**DIRECTIONS FOR THIS TASK**
The expected output is every line from the one containing "lime brick F1 level" to the end of the data below, exactly, and no other line.

**DATA SEGMENT**
=-=-=-=-=

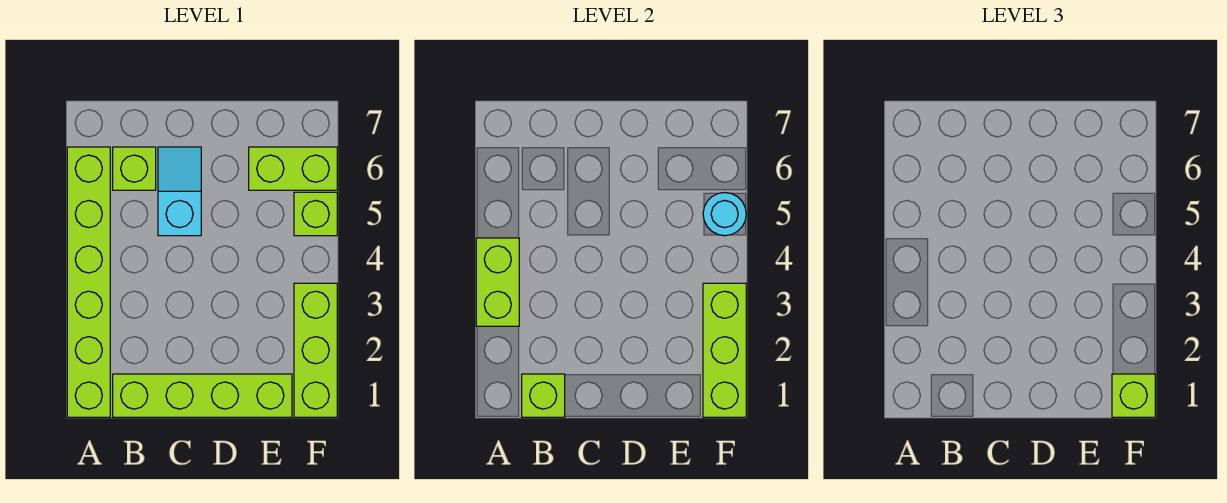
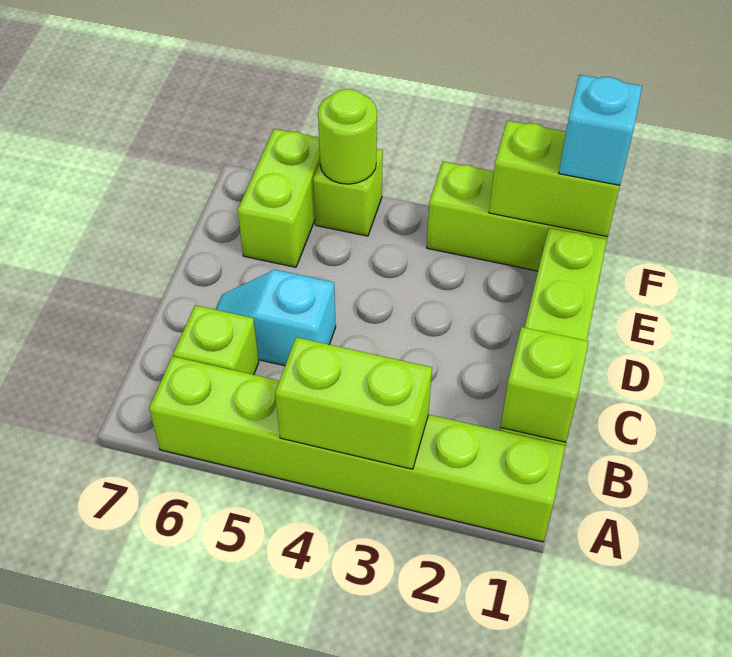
lime brick F1:F3 level 2 -> lime brick F1:F2 level 2
lime brick F1 level 3 -> cyan brick F1 level 3
cyan round brick F5 level 2 -> lime round brick F5 level 2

=-=-=-=-=

**PROBLEM SOLUTION**
lime brick F1 level 3 -> cyan brick F1 level 3
cyan round brick F5 level 2 -> lime round brick F5 level 2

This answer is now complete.